▸ **Data records**:
● ● ● ● ● ● ●

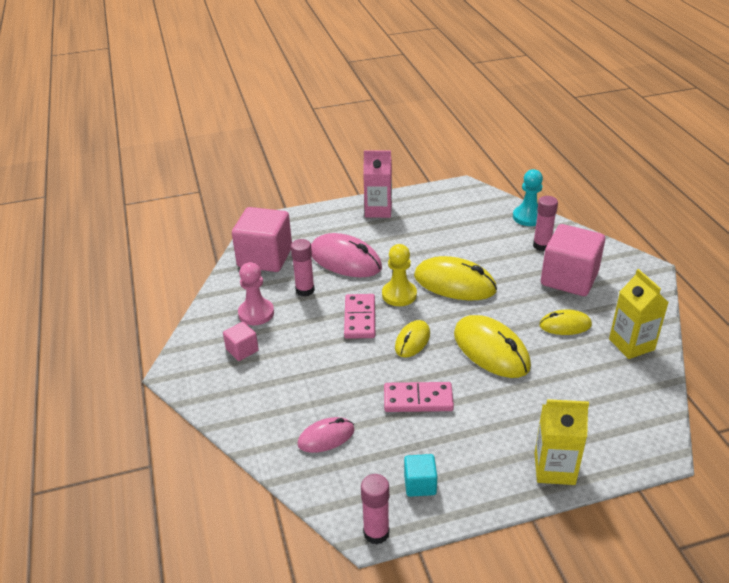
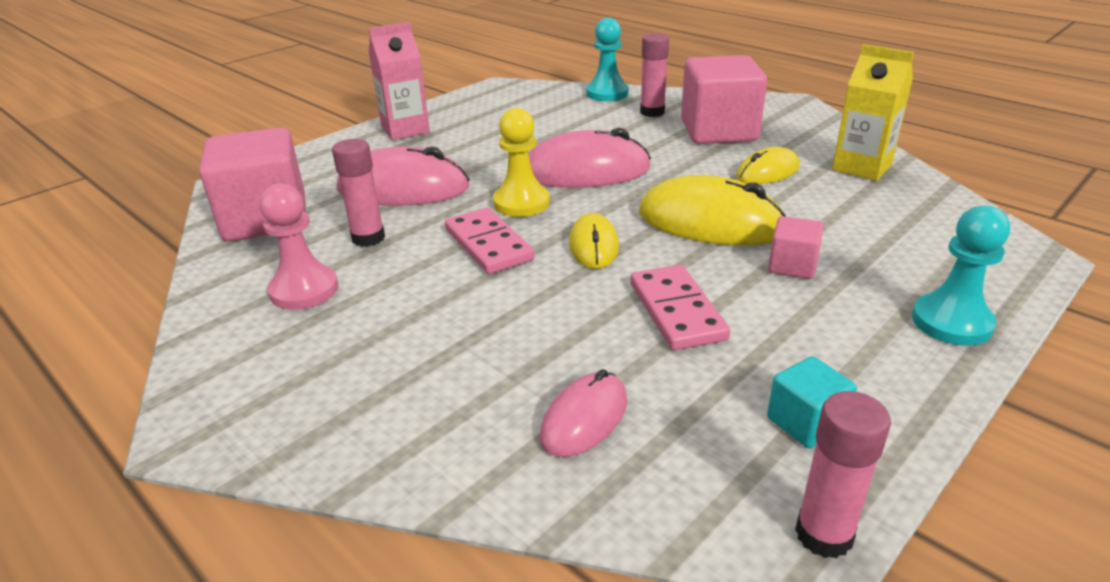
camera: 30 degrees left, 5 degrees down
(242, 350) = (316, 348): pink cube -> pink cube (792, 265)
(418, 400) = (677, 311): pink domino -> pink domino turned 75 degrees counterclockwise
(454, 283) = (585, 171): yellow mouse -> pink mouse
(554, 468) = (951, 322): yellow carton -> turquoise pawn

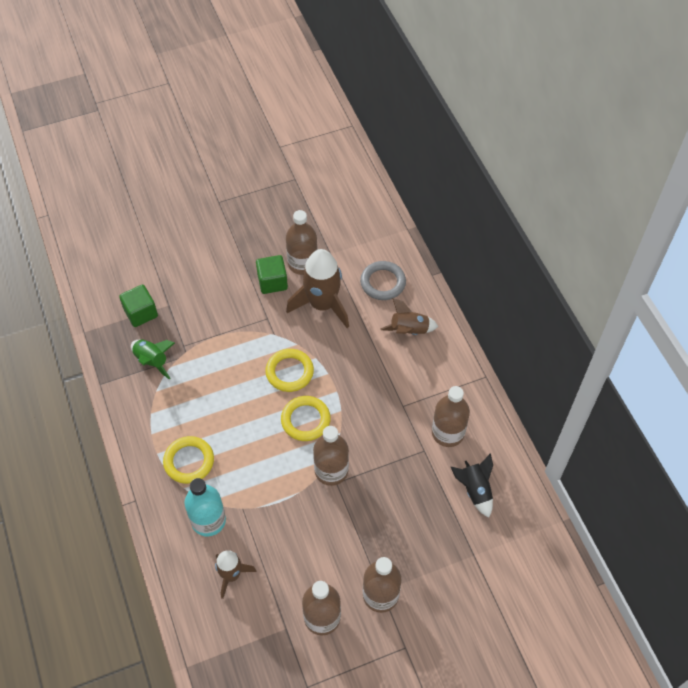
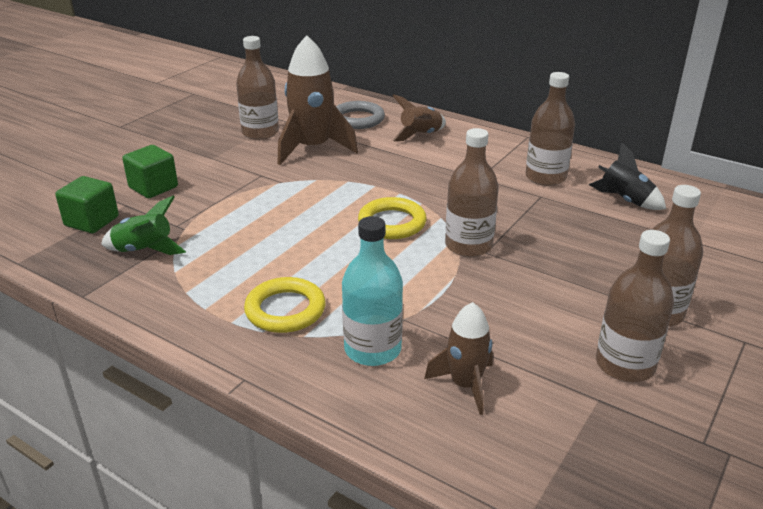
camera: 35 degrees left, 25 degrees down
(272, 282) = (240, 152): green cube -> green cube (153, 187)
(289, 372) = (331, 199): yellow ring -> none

● ● ● ● ● ● ●

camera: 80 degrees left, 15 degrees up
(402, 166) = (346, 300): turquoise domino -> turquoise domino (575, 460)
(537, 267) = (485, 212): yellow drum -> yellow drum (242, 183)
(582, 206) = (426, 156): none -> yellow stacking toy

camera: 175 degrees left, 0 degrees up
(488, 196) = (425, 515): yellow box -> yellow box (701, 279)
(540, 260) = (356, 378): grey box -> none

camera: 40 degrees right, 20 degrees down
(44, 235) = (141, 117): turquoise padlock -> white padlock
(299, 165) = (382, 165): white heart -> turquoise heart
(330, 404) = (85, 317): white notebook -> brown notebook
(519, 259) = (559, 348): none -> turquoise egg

● ● ● ● ● ● ●

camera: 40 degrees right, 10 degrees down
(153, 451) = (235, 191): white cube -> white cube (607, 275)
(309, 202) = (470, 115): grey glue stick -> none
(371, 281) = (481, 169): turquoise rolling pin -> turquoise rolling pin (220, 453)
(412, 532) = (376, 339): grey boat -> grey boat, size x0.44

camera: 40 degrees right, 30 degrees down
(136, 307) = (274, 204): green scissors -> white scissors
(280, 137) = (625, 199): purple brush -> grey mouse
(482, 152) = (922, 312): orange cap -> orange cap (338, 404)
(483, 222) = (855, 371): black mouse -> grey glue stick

● ● ● ● ● ● ●

▸ **PROBLEM TO WORK ON**:
Say how many of the lines above include the string "down", and give no other words.

▸ **ANSWER SPACE**:
5